*TASK:* Return, exactly and in full, the lines of the records below starting at the one with "purple brick G5:G8" and ending at the one with "purple brick I4", and no other lines.

*GIVEN RECORDS:*
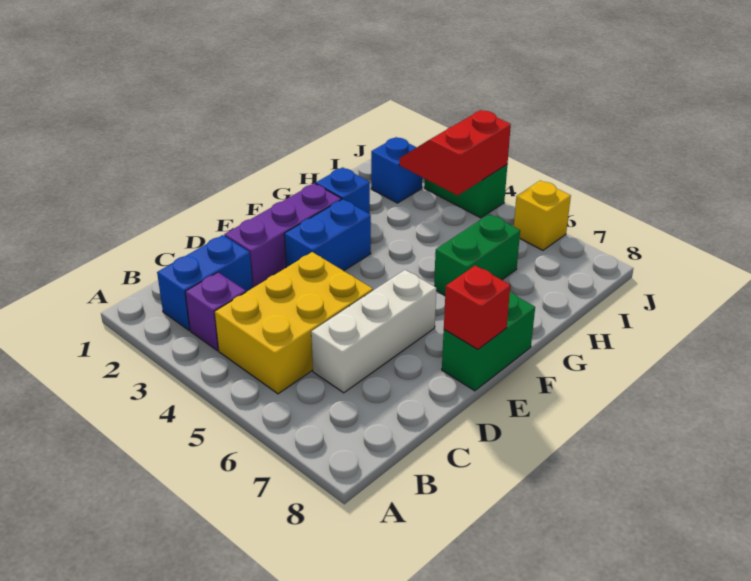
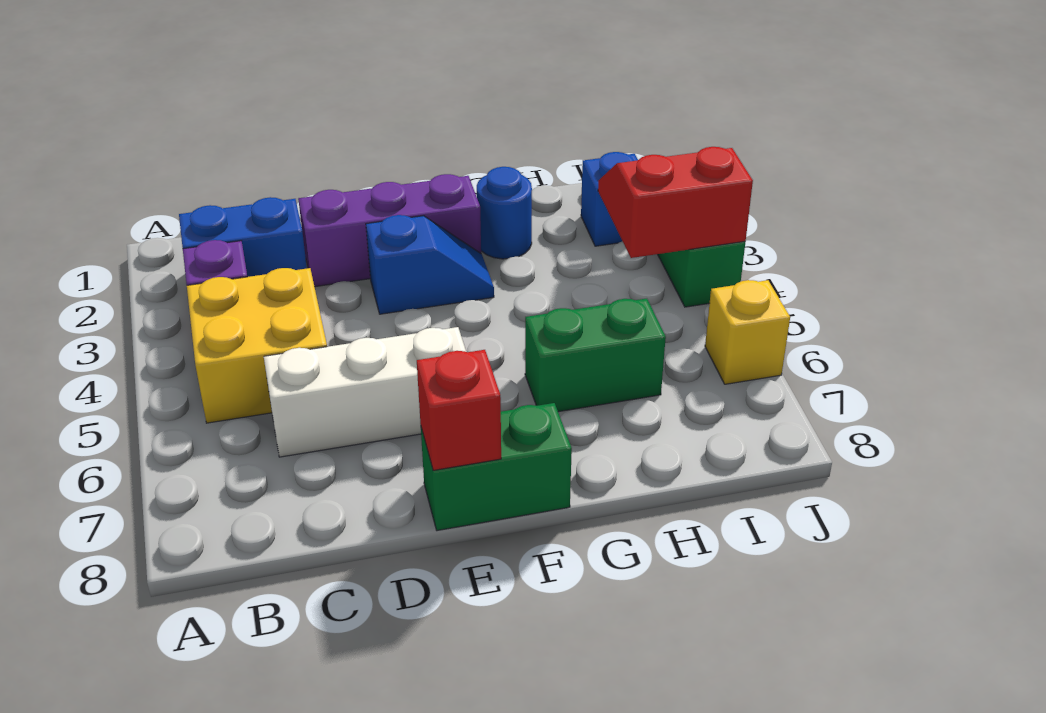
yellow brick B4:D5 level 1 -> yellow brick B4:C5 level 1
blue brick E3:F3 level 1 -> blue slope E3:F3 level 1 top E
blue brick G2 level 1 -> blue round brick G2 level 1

...

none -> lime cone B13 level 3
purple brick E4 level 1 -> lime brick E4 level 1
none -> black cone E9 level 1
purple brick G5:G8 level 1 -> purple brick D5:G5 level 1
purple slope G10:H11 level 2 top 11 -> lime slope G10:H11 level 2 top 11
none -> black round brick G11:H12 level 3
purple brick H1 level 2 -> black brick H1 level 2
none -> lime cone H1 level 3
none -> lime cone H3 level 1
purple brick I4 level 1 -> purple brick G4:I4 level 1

*EXERCISE SOLUTION:*
purple brick G5:G8 level 1 -> purple brick D5:G5 level 1
purple slope G10:H11 level 2 top 11 -> lime slope G10:H11 level 2 top 11
none -> black round brick G11:H12 level 3
purple brick H1 level 2 -> black brick H1 level 2
none -> lime cone H1 level 3
none -> lime cone H3 level 1
purple brick I4 level 1 -> purple brick G4:I4 level 1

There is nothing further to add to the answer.